▸ Task instructions
Whenever a line in the material below includes "turquoise", copy that line.

▸ Data section
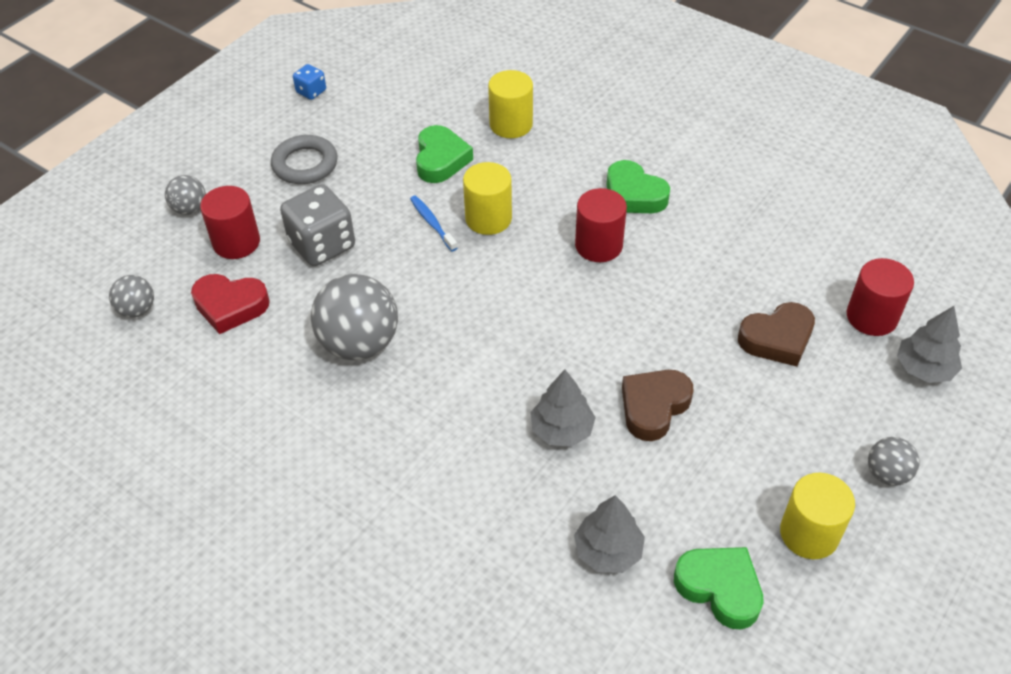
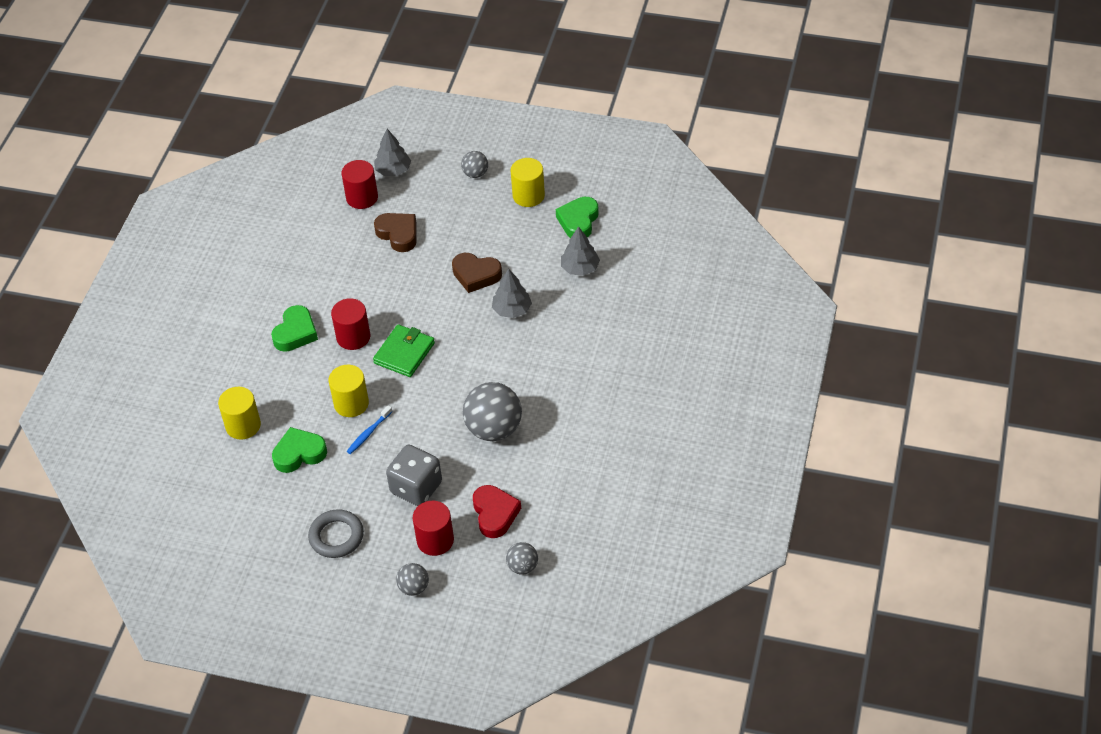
camera: 110 degrees left, 0 degrees up
blue dice [293,64,326,100] -> none
none -> green wallet [373,324,435,377]

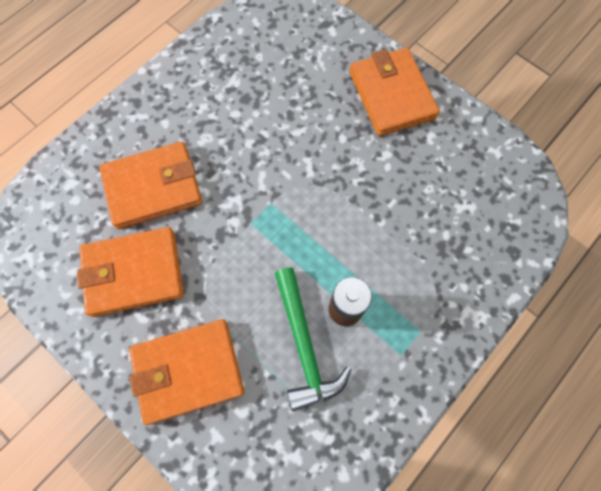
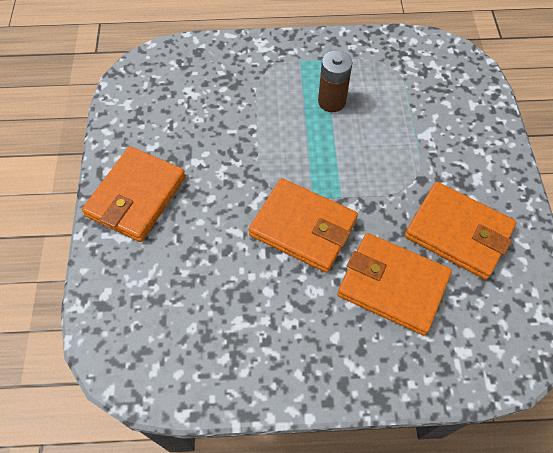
camera: 135 degrees left, 10 degrees down
orange wallet [129,319,244,425] -> orange wallet moved to [248,178,358,273]
green hammer [275,267,352,411] -> none

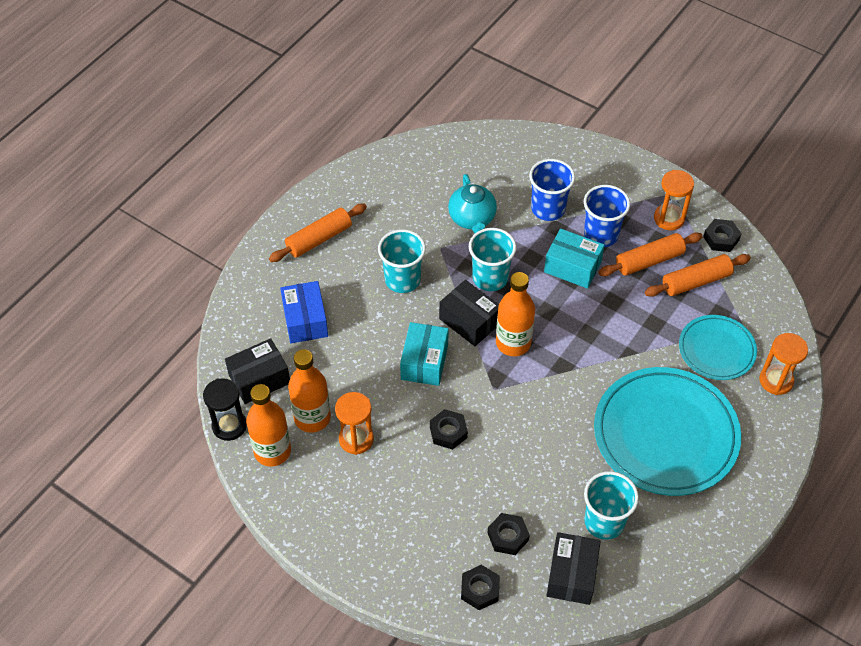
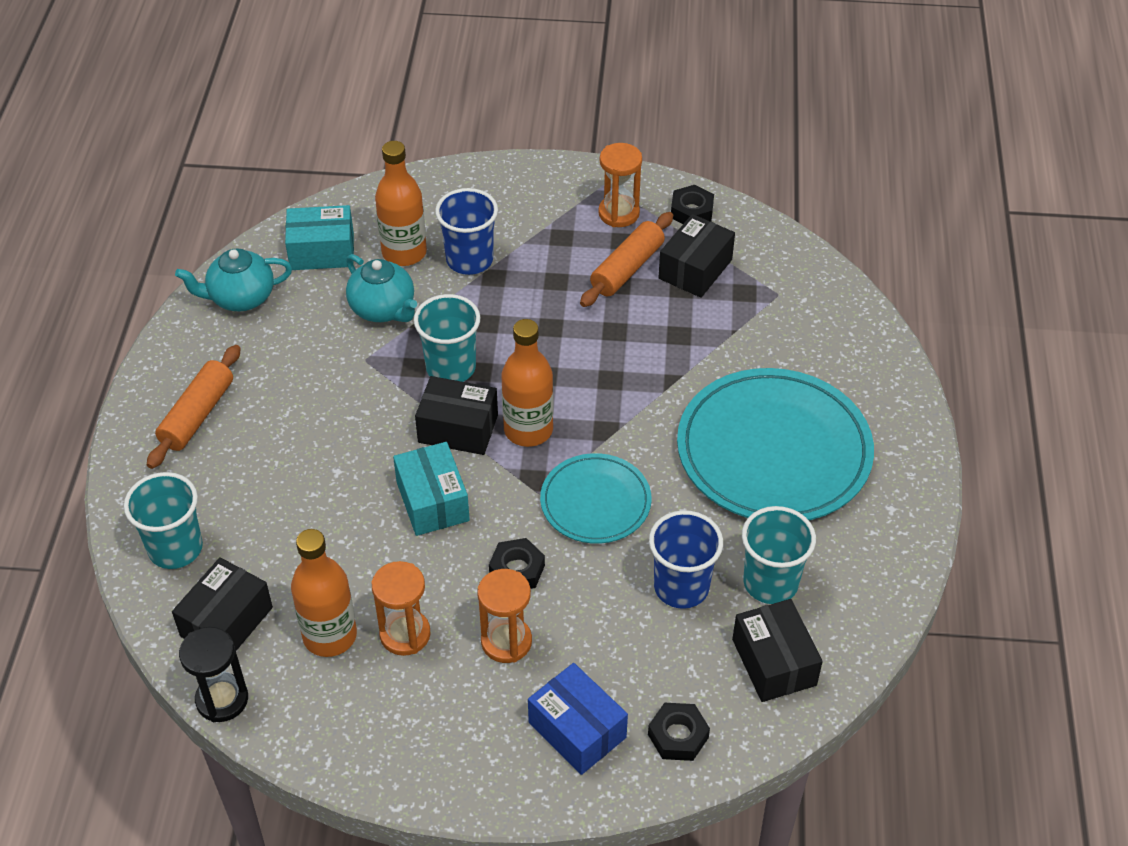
camera: 30 degrees left, 5 degrees down
orange bottle [246,384,291,467] -> orange bottle moved to [375,141,427,266]
blue box [280,281,328,343] -> blue box moved to [528,663,628,775]
turquoise cup [378,229,426,293] -> turquoise cup moved to [124,472,203,569]
black nut [487,513,530,555] -> none
turquoise box [544,229,605,289] -> turquoise box moved to [285,205,354,270]
blue cup [584,185,630,247] -> blue cup moved to [649,510,723,609]
orange rolling pin [645,254,751,297] -> black box [658,214,735,298]
turquoise plate [679,315,757,380] -> turquoise plate moved to [540,453,652,544]
orange hourglass [759,333,808,395] -> orange hourglass moved to [477,569,532,663]
none -> turquoise teapot [175,248,292,311]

▸ Answer to the exercise
turquoise cup [378,229,426,293] -> turquoise cup moved to [124,472,203,569]
turquoise box [544,229,605,289] -> turquoise box moved to [285,205,354,270]
turquoise plate [679,315,757,380] -> turquoise plate moved to [540,453,652,544]
none -> turquoise teapot [175,248,292,311]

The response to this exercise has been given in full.